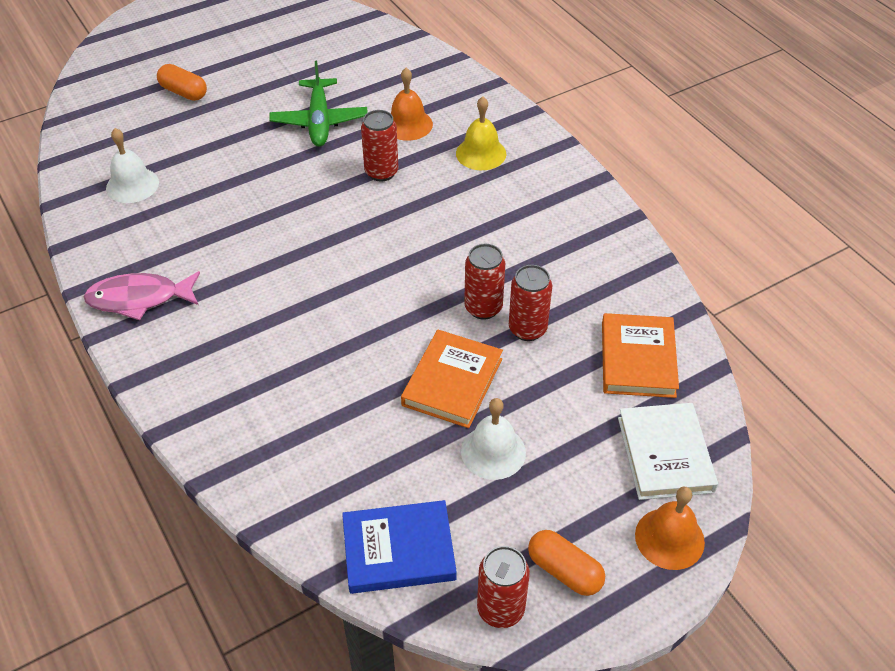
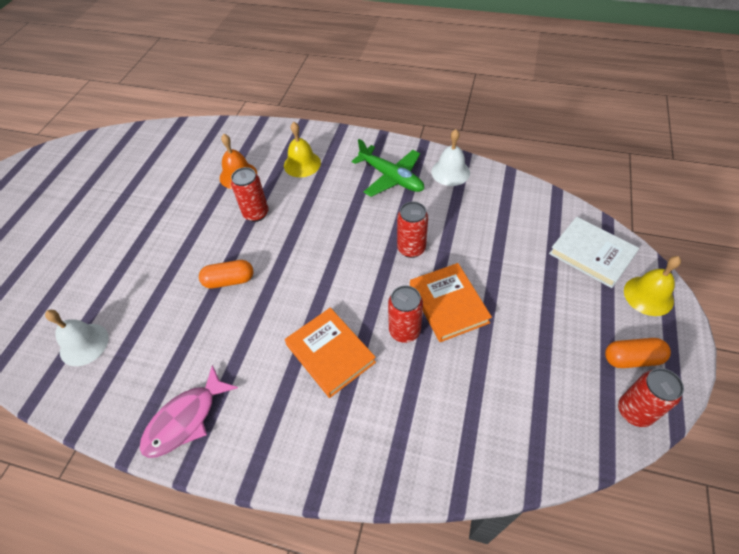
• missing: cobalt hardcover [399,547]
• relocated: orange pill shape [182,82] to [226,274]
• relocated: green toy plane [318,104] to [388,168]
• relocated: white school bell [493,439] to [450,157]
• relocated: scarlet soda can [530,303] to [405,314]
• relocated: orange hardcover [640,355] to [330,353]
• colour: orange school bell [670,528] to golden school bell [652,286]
======
WHAT YOU SHOULD DO
With both ends included, please retype exactly the lines from the line containing "[182,82] to [226,274]" to the final line of the data.

FINAL ANSWER
• relocated: orange pill shape [182,82] to [226,274]
• relocated: green toy plane [318,104] to [388,168]
• relocated: white school bell [493,439] to [450,157]
• relocated: scarlet soda can [530,303] to [405,314]
• relocated: orange hardcover [640,355] to [330,353]
• colour: orange school bell [670,528] to golden school bell [652,286]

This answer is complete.